(DATA UNDER STUDY Opens)

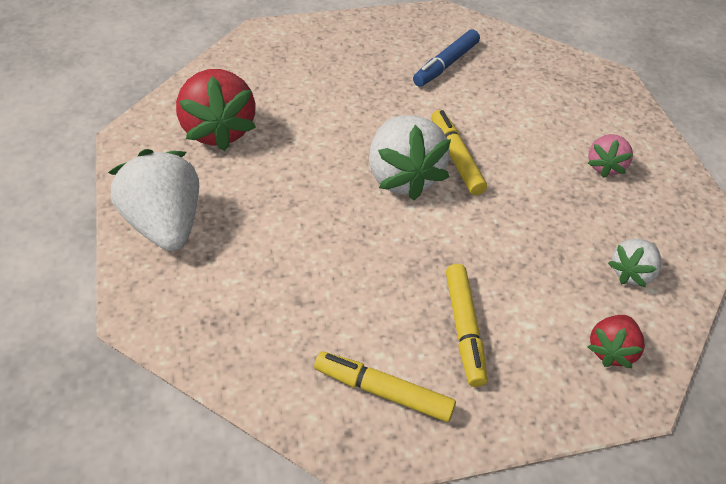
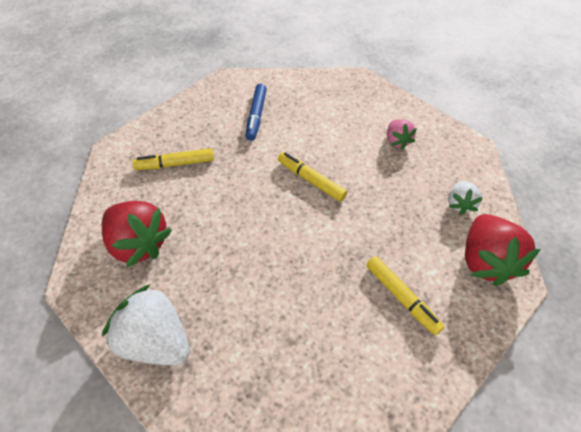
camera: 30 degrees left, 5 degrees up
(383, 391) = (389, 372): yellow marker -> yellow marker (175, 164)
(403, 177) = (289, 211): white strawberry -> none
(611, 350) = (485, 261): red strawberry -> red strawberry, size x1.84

(DATA UNDER STUDY Closes)
(DATA UNDER STUDY Opens)

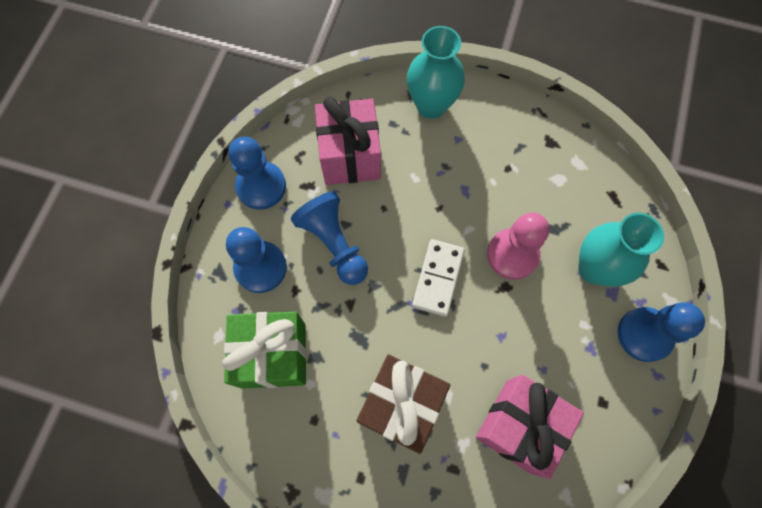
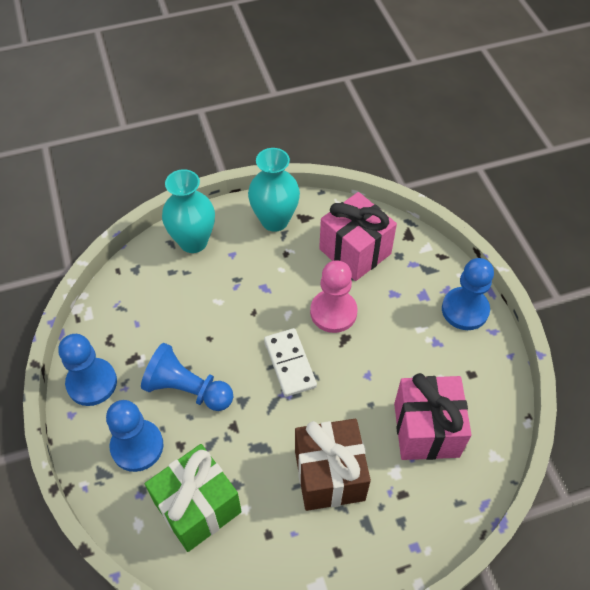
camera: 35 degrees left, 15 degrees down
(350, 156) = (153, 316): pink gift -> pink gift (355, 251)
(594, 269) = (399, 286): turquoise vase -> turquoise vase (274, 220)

(DATA UNDER STUDY Closes)
(DATA UNDER STUDY Opens)

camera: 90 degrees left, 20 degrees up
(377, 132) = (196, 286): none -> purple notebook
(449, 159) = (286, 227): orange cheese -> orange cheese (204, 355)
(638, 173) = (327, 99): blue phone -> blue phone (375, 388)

(DATA UNDER STUDY Closes)

• _THE TASK_
In the entries above, identify each line that includes the string "strawberry", then copy it.

• _RESULT OF THE TASK_
(403, 177) = (289, 211): white strawberry -> none
(611, 350) = (485, 261): red strawberry -> red strawberry, size x1.84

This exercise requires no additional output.